Task instructions: Below are the records; copy exactly the stretch from the line containing "shelving: (313, 223) -> (379, 155), moved" through the line containing "school desk: (508, 262)", both ends included, and nothing else.

Given records:
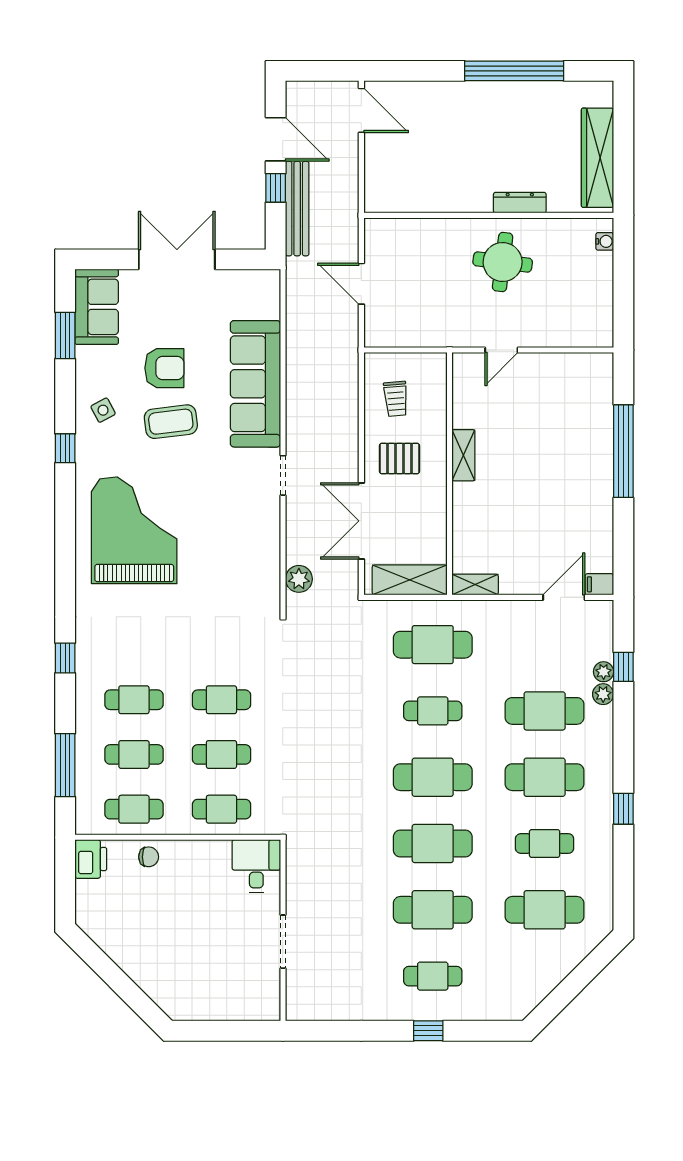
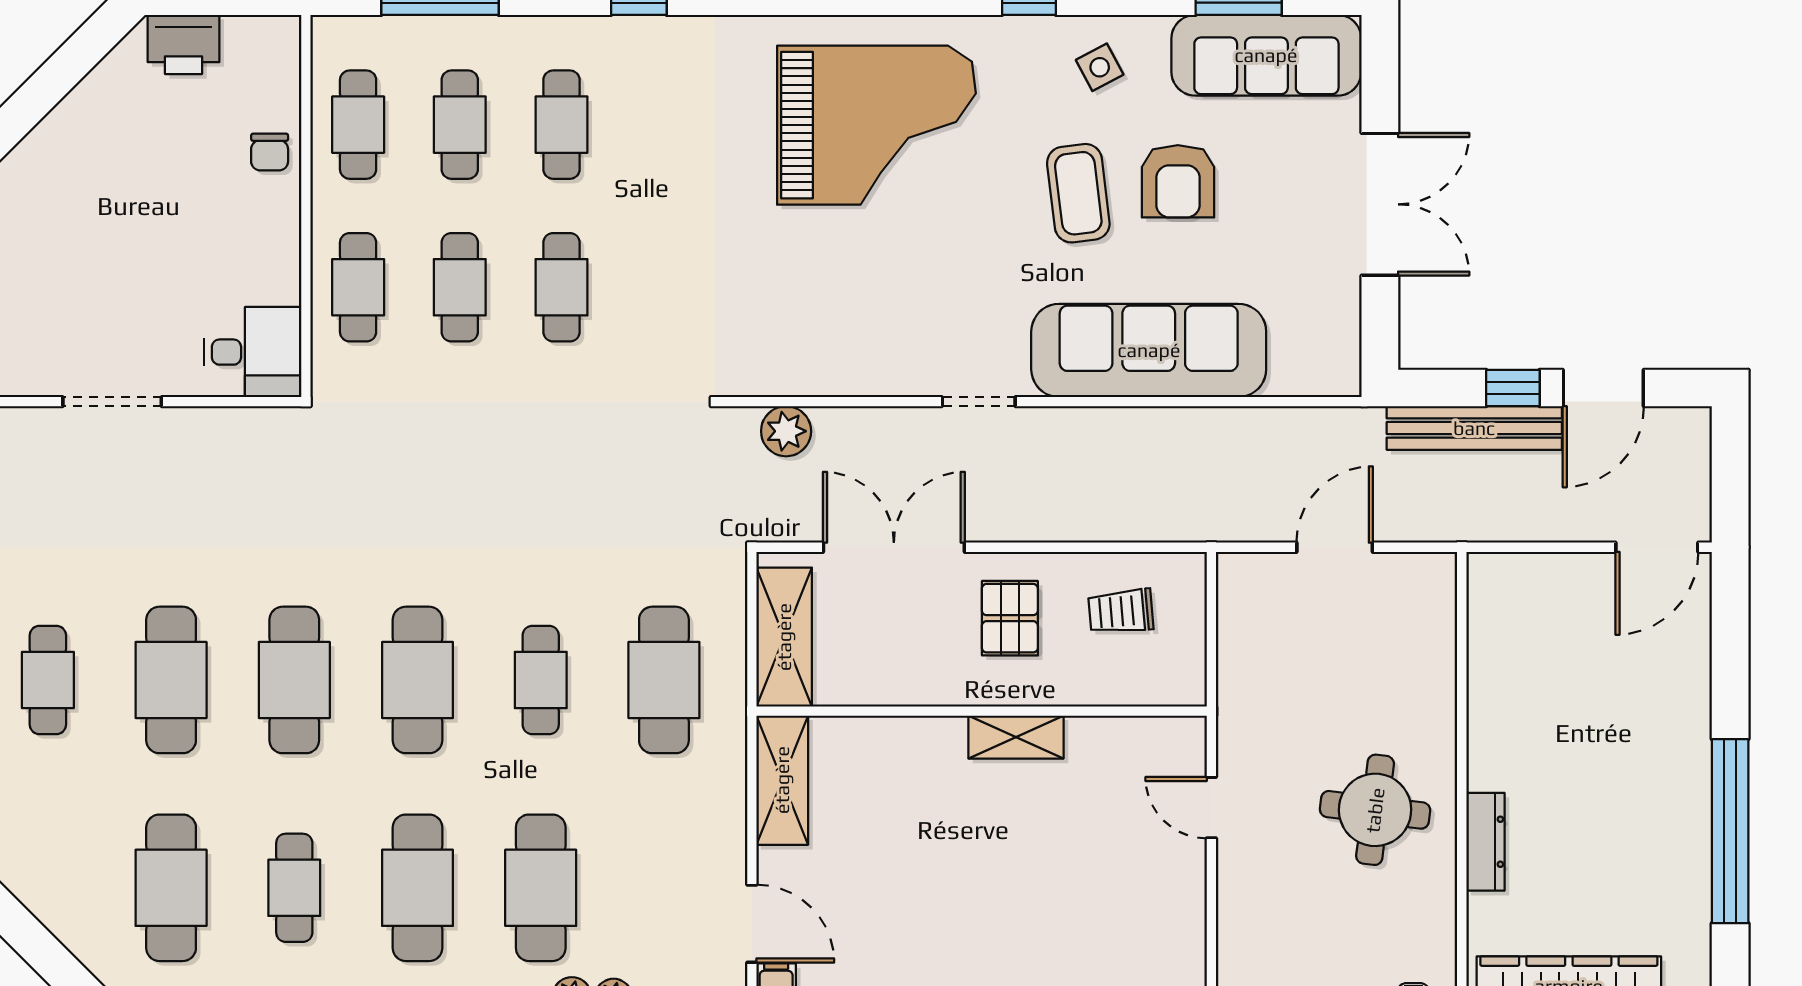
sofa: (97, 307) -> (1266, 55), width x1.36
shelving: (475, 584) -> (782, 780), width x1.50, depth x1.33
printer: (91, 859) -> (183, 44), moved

---

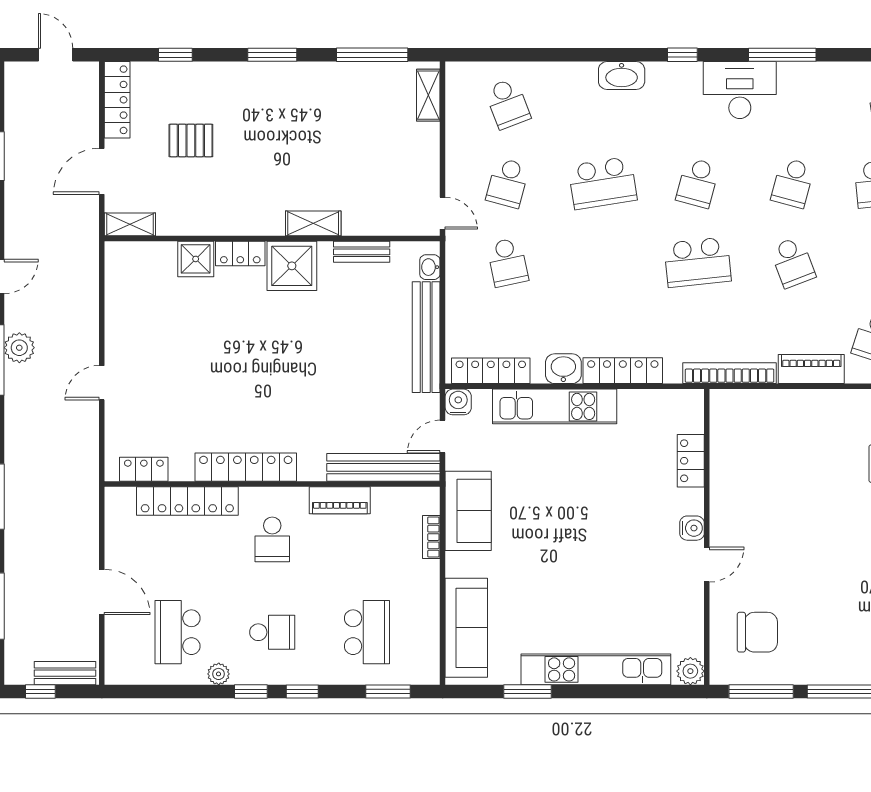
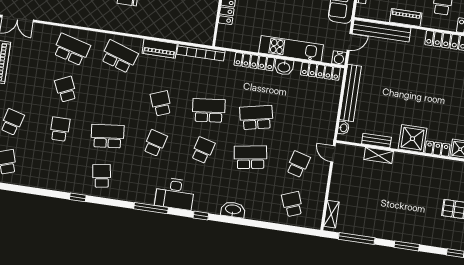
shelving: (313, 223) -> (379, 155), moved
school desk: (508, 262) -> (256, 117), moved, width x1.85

Solution below:
shelving: (313, 223) -> (379, 155), moved
school desk: (508, 262) -> (256, 117), moved, width x1.85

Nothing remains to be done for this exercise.